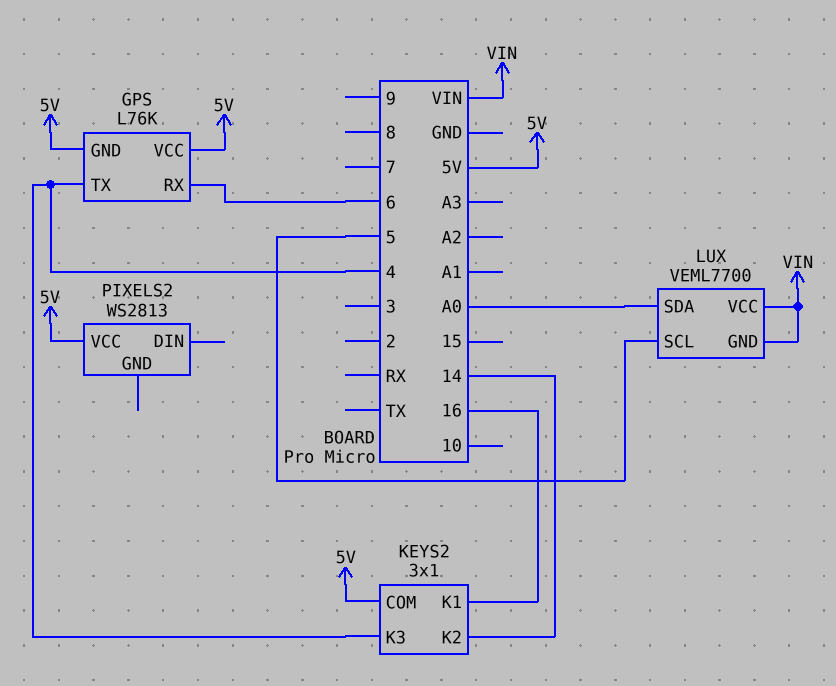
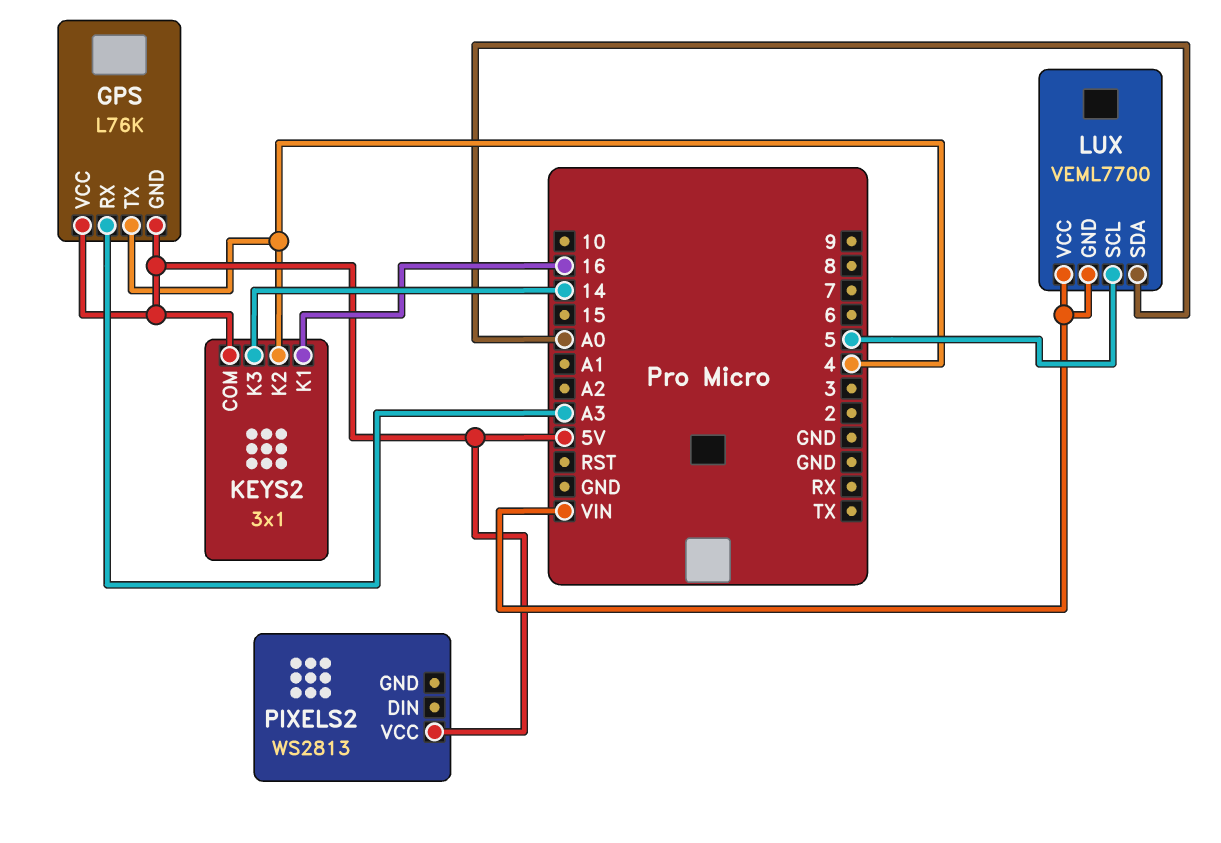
GPS pin RX: 6 -> A3
KEYS2 pin K2: 14 -> 4
KEYS2 pin K3: 4 -> 14

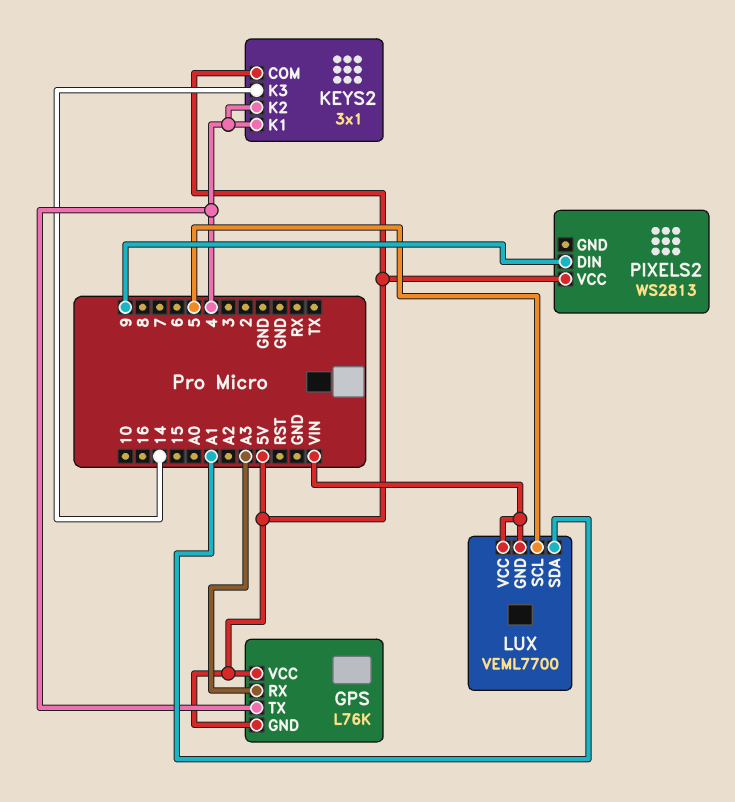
KEYS2 pin K1: 16 -> 4
LUX pin SDA: A0 -> A1
PIXELS2 pin DIN: none -> 9

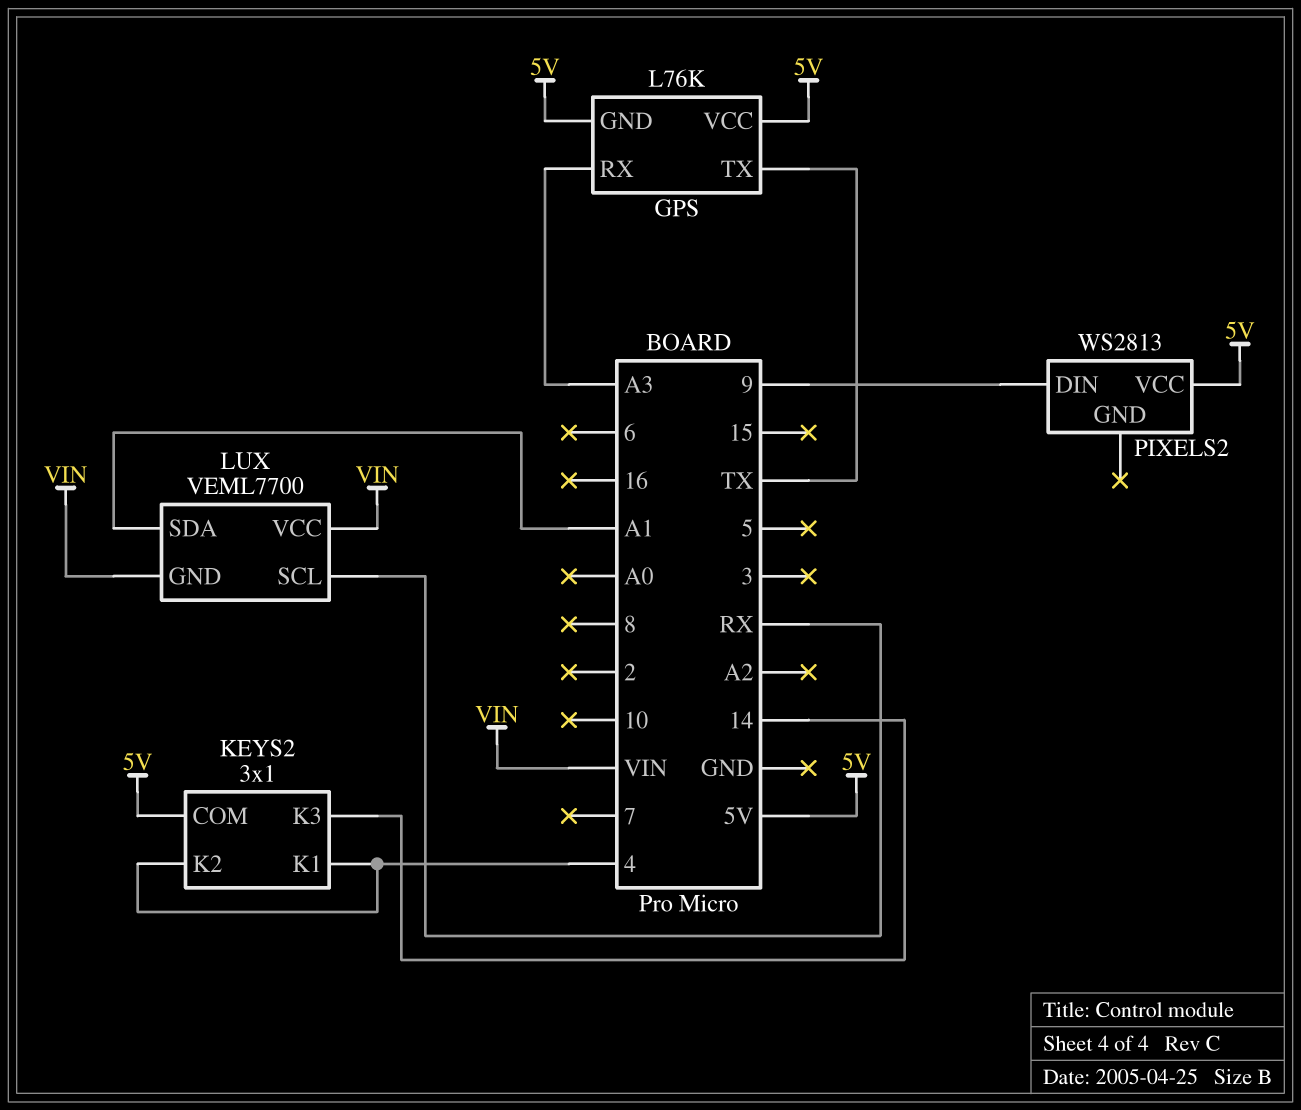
GPS pin TX: 4 -> TX
LUX pin SCL: 5 -> RX

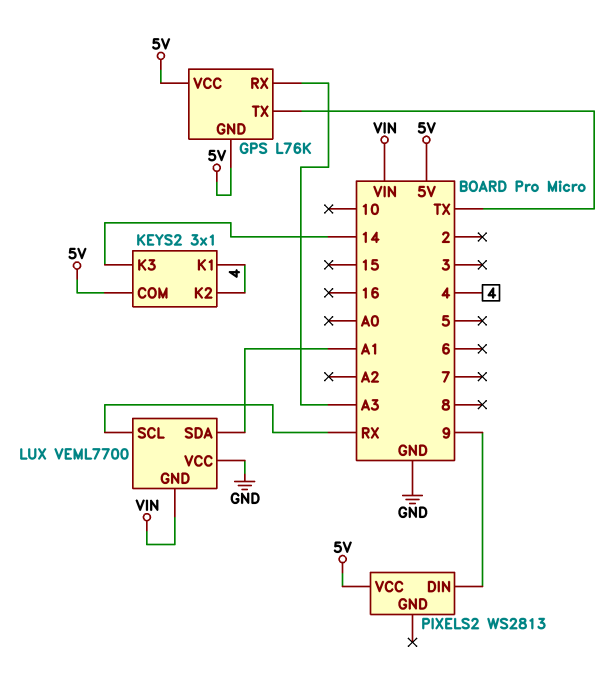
LUX pin VCC: VIN -> GND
────────────────
• PROMPT: Return exactly the line containing "KEYS2 pin K3: 4 -> 14" and every line after it, up to and including the final line of the entries above. Pictures stay out.

• EXERCISE ANSWER:
KEYS2 pin K3: 4 -> 14

KEYS2 pin K1: 16 -> 4
LUX pin SDA: A0 -> A1
PIXELS2 pin DIN: none -> 9

GPS pin TX: 4 -> TX
LUX pin SCL: 5 -> RX

LUX pin VCC: VIN -> GND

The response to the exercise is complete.